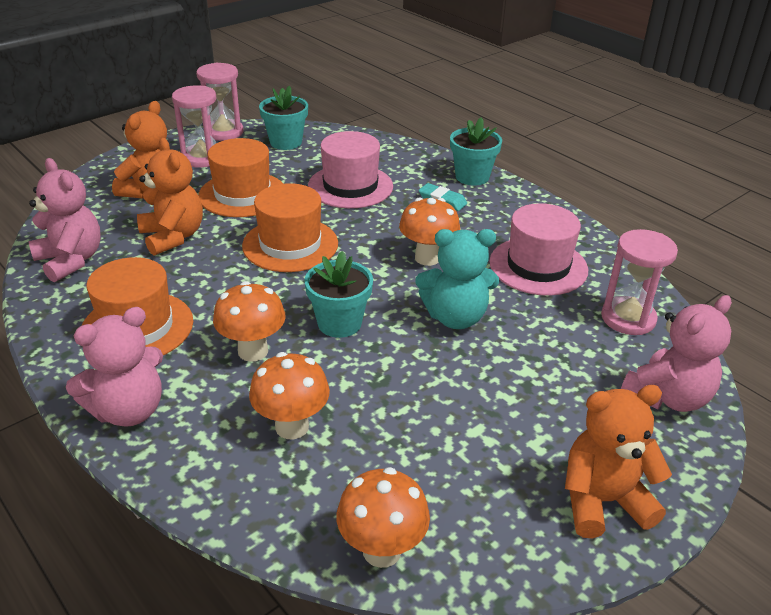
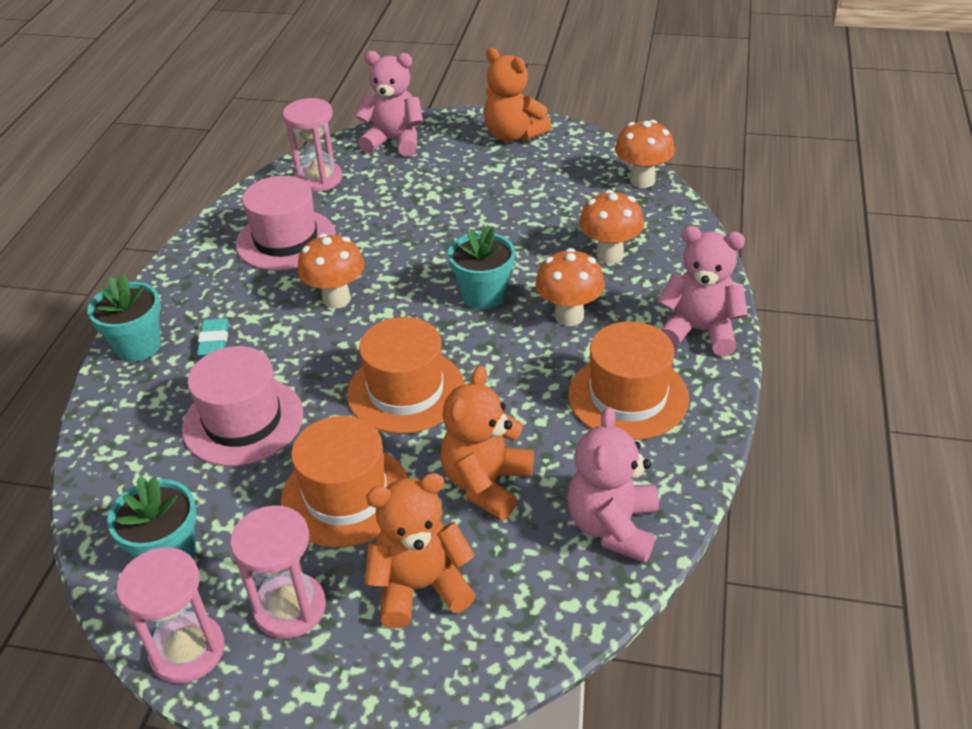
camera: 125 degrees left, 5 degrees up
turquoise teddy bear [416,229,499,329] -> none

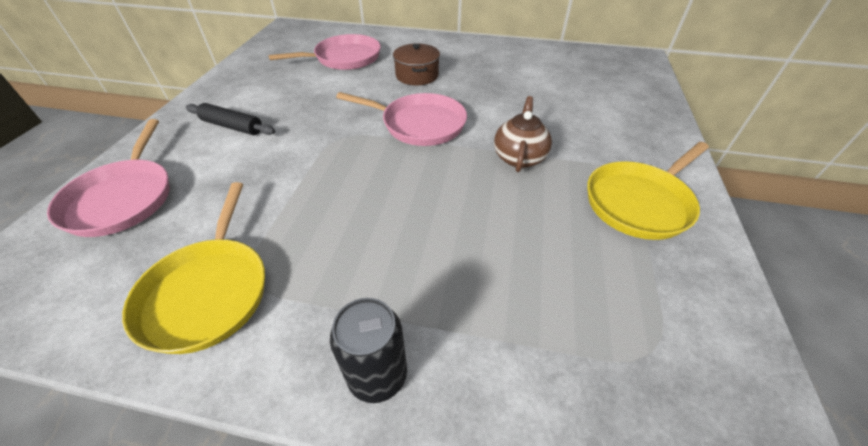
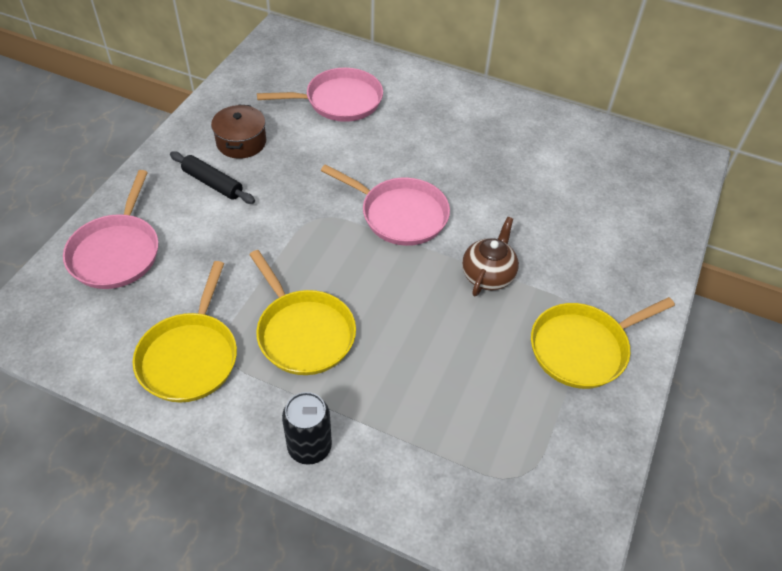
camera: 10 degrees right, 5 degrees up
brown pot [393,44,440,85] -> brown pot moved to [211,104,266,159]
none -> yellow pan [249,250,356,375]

_Exercise prompt_
Scan the records above for lines with the word "none". Then report how many there are, as a bare number.

_The completed task_
2